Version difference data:
----
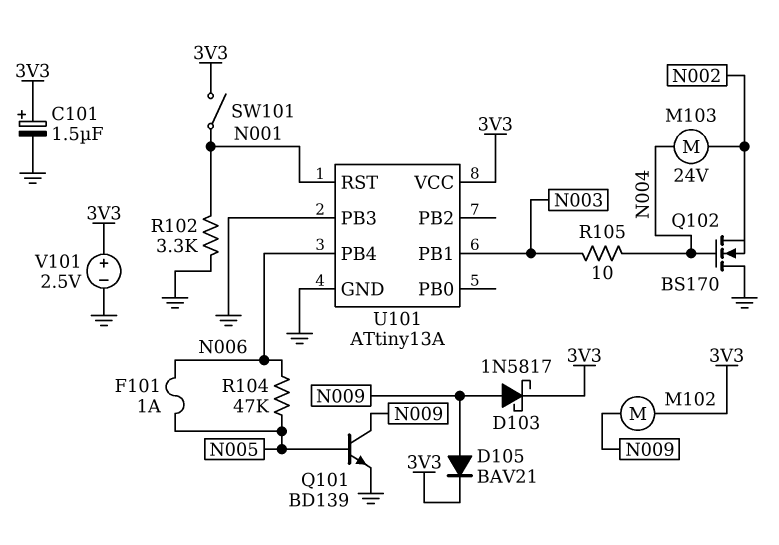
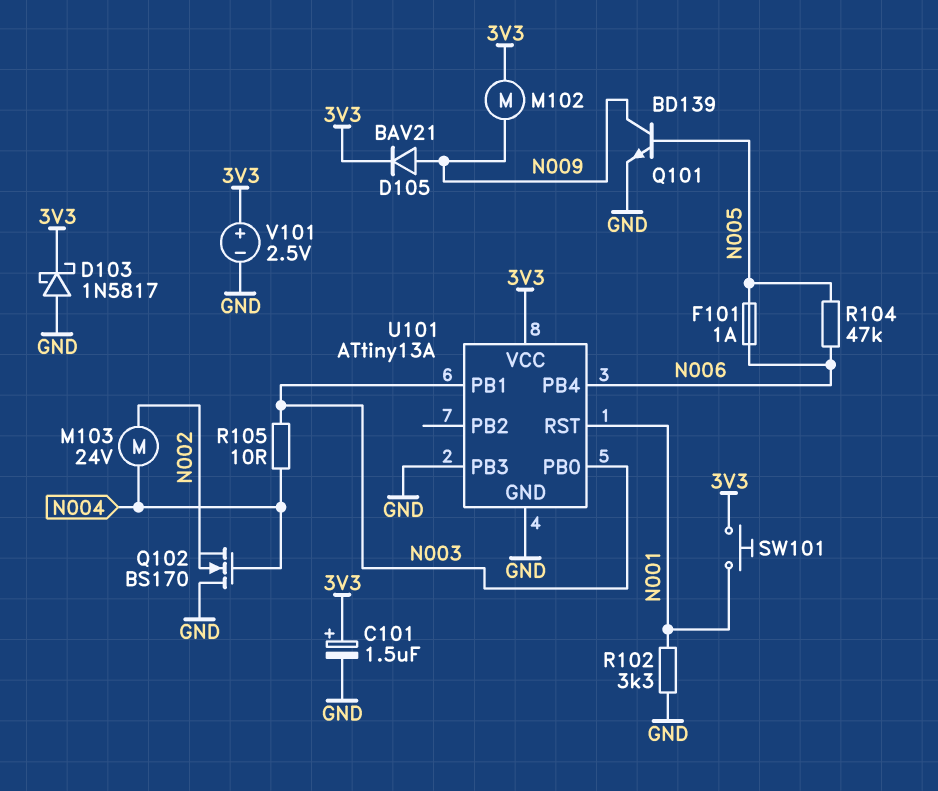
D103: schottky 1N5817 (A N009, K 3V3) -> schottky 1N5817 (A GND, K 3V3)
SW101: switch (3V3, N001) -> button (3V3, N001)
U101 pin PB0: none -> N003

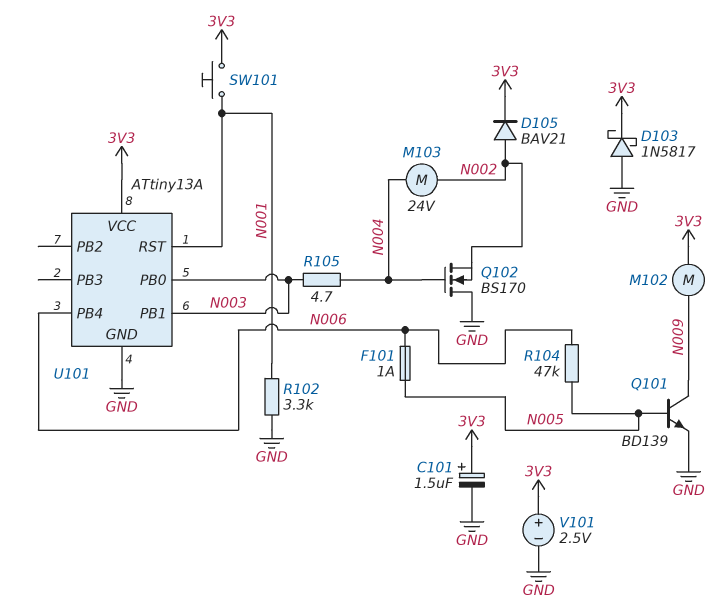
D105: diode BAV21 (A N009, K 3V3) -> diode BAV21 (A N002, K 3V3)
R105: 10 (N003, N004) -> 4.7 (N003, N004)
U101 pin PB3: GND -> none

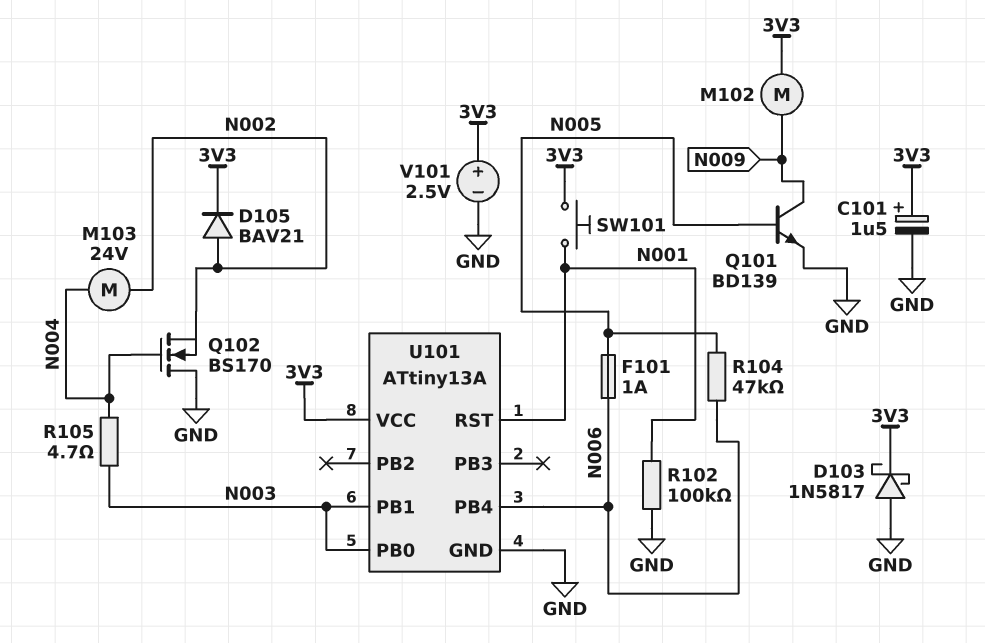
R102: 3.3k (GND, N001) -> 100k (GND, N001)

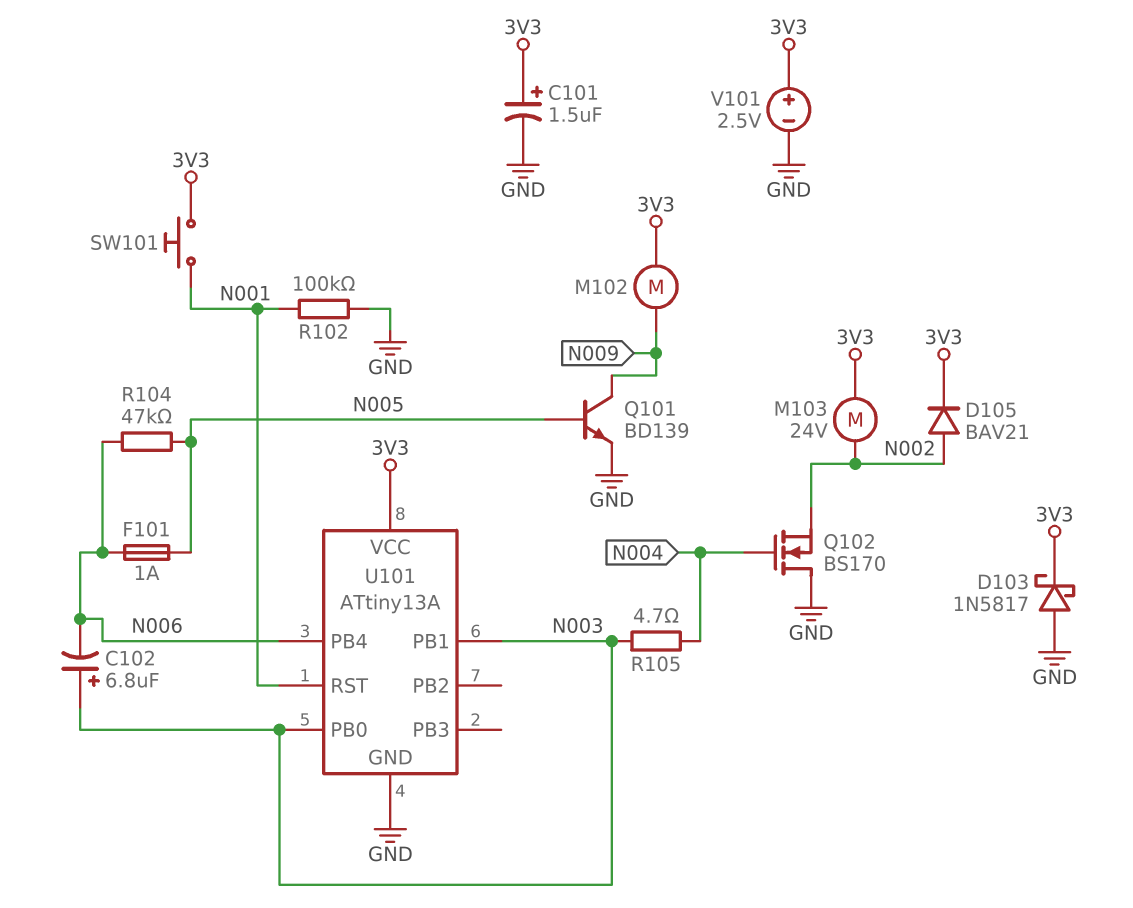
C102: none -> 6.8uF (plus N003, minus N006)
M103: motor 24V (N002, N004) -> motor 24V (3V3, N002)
----
▸ **Work instruction**: Each line from the one containing "R105: 10 (N003, N004) -> 4.7 (N003, N004)" through the last line of the data should be written out exactly. Skip the pictures, and add no other lines.

▸ **Finished exercise**:
R105: 10 (N003, N004) -> 4.7 (N003, N004)
U101 pin PB3: GND -> none

R102: 3.3k (GND, N001) -> 100k (GND, N001)

C102: none -> 6.8uF (plus N003, minus N006)
M103: motor 24V (N002, N004) -> motor 24V (3V3, N002)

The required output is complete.